- EXERCISE DESCRIPTION
Leaving out the pictures, copy each record below exactly.

Itemized modification records
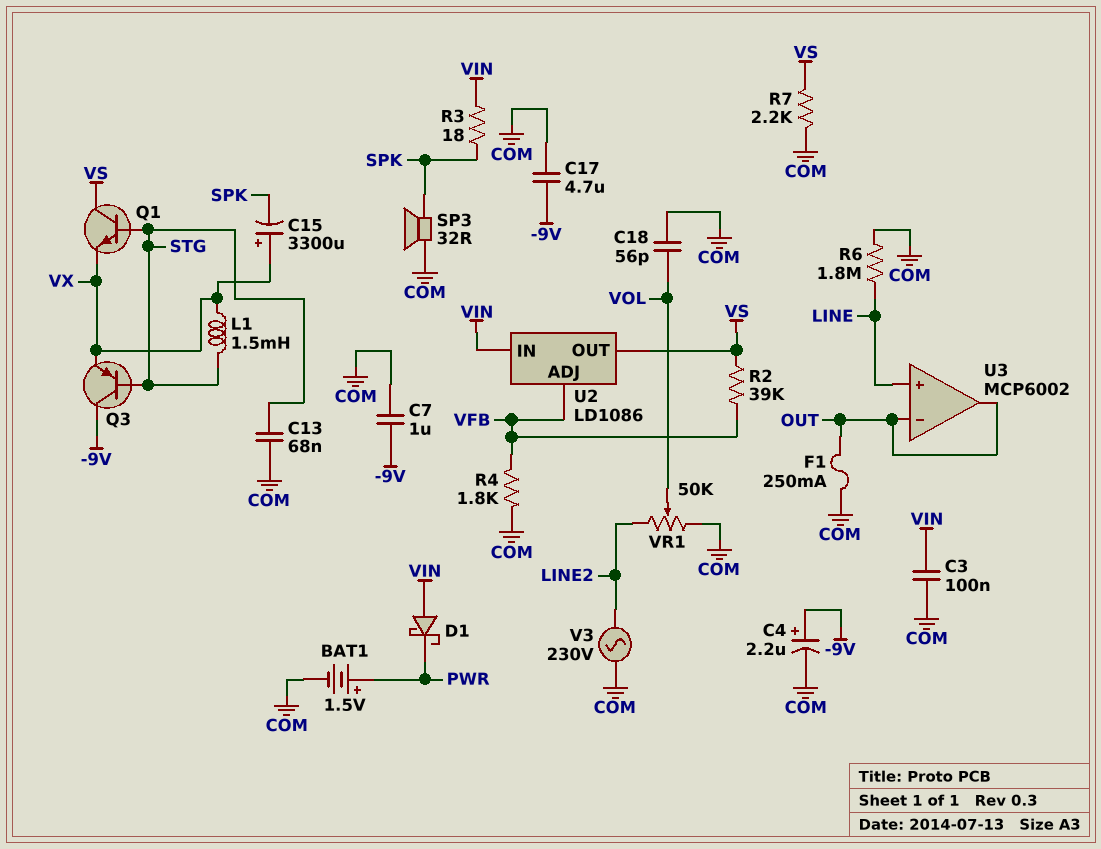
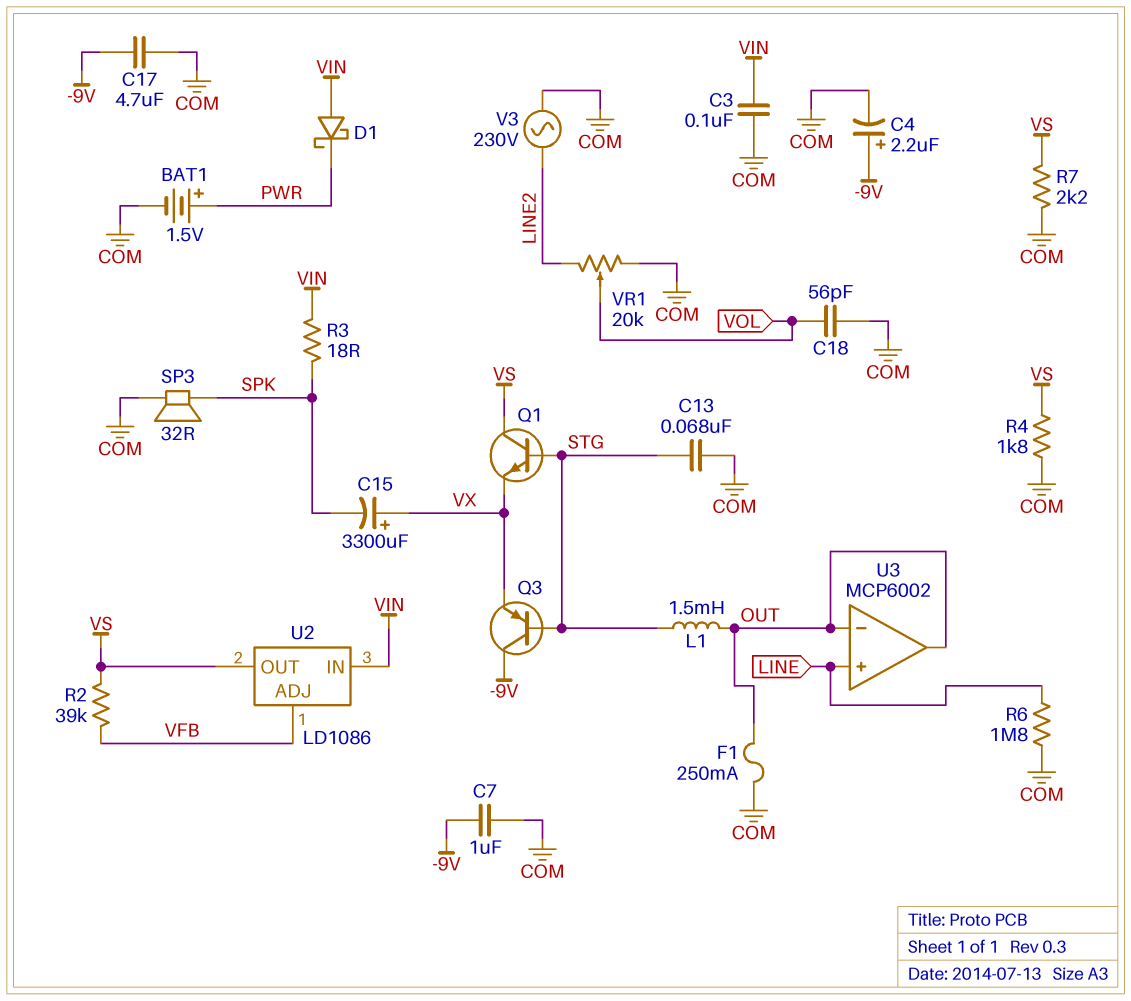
L1: 1.5mH (STG, VX) -> 1.5mH (OUT, STG)
R4: 1.8k (COM, VFB) -> 1.8k (COM, VS)
VR1: 50k (COM, LINE2, wiper VOL) -> 20k (COM, LINE2, wiper VOL)

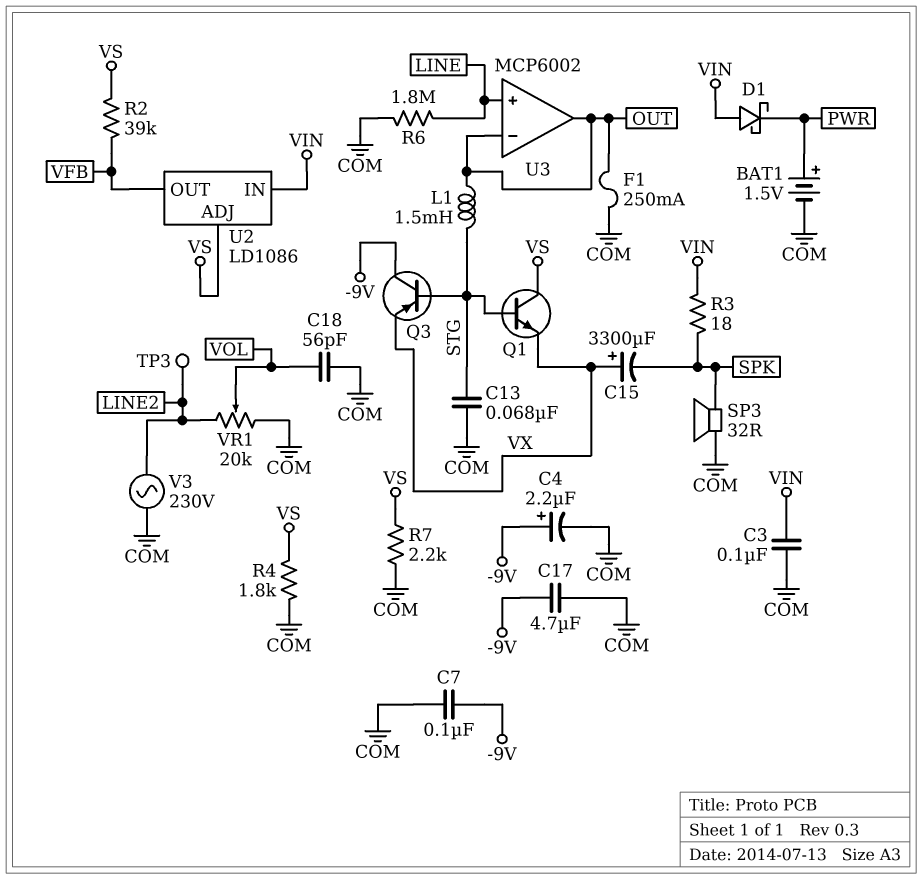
C7: 1uF (-9V, COM) -> 100nF (-9V, COM)
TP3: none -> test point (LINE2)
U2 pin ADJ: VFB -> VS
U2 pin OUT: VS -> VFB

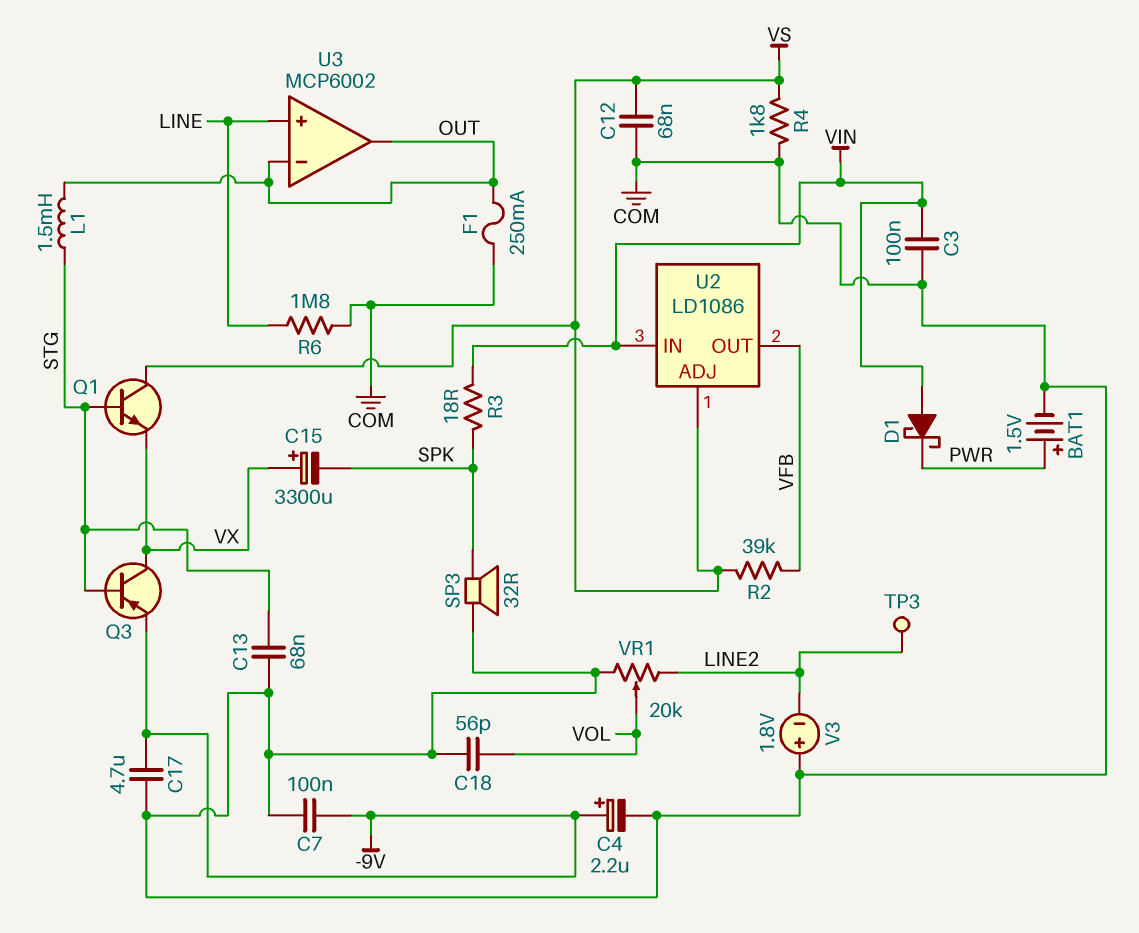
C12: none -> 68nF (COM, VS)
Q3: PNP (B STG, C -9V, E VX) -> PNP (B STG, C VX, E -9V)
R7: 2.2k (COM, VS) -> none
V3: AC 230V (COM, LINE2) -> 1.8V (plus COM, minus LINE2)

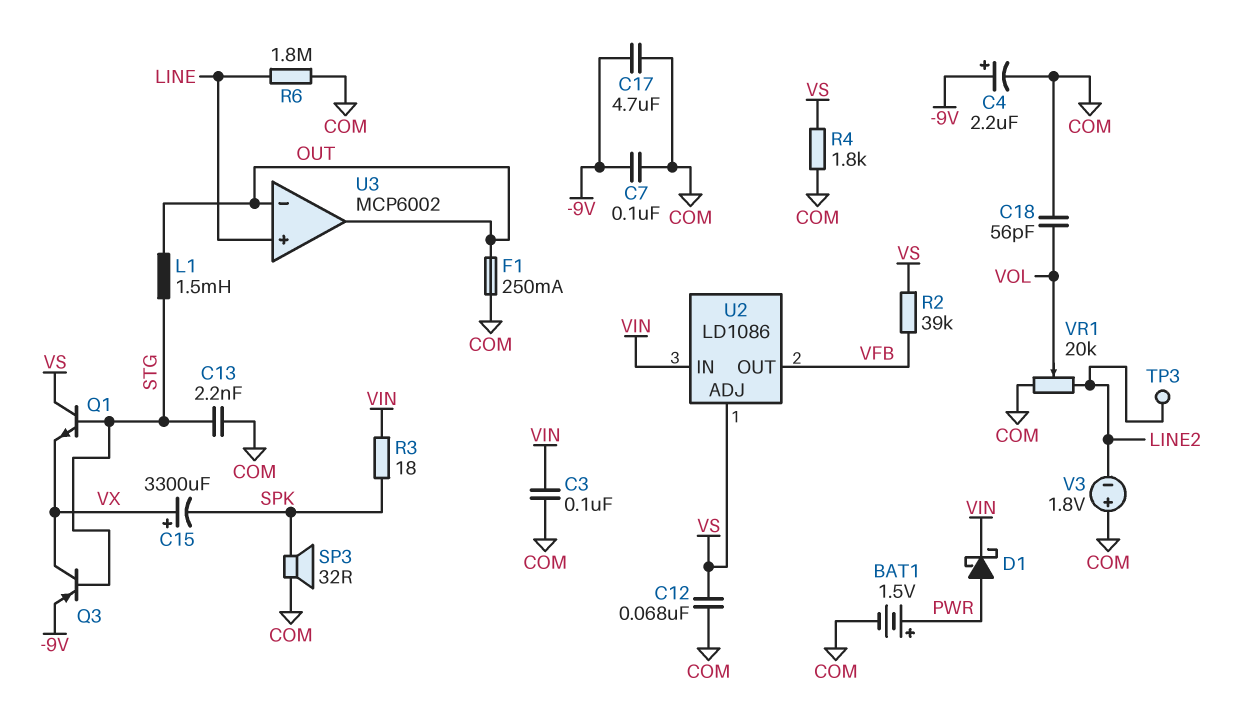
C13: 68nF (COM, STG) -> 2.2nF (COM, STG)
D1: schottky (A VIN, K PWR) -> schottky (A PWR, K VIN)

- SOLUTION TO THIS PROBLEM
L1: 1.5mH (STG, VX) -> 1.5mH (OUT, STG)
R4: 1.8k (COM, VFB) -> 1.8k (COM, VS)
VR1: 50k (COM, LINE2, wiper VOL) -> 20k (COM, LINE2, wiper VOL)

C7: 1uF (-9V, COM) -> 100nF (-9V, COM)
TP3: none -> test point (LINE2)
U2 pin ADJ: VFB -> VS
U2 pin OUT: VS -> VFB

C12: none -> 68nF (COM, VS)
Q3: PNP (B STG, C -9V, E VX) -> PNP (B STG, C VX, E -9V)
R7: 2.2k (COM, VS) -> none
V3: AC 230V (COM, LINE2) -> 1.8V (plus COM, minus LINE2)

C13: 68nF (COM, STG) -> 2.2nF (COM, STG)
D1: schottky (A VIN, K PWR) -> schottky (A PWR, K VIN)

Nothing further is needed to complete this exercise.